What you will do: Say how many lines in the records contain the string "switch". Nothing but the number should be given.

::: Exercise material

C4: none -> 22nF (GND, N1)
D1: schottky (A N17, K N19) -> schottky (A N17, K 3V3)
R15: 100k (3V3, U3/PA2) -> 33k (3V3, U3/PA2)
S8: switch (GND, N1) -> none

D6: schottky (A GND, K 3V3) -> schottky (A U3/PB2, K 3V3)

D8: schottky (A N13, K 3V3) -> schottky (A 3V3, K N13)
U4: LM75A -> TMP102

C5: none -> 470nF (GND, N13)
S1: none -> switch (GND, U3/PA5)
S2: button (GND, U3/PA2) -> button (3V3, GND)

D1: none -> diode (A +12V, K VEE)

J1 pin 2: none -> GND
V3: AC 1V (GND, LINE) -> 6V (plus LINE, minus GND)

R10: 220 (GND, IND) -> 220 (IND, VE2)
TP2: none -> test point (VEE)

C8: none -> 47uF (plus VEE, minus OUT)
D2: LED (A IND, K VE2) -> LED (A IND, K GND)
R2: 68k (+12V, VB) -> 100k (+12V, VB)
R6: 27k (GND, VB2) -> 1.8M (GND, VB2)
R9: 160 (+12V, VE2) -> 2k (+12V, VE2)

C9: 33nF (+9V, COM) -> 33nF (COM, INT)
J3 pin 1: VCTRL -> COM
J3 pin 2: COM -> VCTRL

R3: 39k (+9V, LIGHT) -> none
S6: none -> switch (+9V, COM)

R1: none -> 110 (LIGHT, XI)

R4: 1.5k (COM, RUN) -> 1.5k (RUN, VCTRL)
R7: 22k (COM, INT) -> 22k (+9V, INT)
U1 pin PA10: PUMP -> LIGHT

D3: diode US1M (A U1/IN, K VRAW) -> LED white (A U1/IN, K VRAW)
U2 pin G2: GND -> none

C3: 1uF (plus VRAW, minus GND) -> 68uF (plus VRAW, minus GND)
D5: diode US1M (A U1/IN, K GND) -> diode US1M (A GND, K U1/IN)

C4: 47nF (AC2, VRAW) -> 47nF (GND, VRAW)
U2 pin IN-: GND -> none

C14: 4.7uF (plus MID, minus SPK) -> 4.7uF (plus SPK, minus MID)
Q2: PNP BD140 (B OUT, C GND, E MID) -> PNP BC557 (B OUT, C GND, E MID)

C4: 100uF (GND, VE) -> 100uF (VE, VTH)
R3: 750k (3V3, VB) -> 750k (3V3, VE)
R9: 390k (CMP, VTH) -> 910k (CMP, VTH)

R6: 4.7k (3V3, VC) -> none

::::::

Exercise response: 3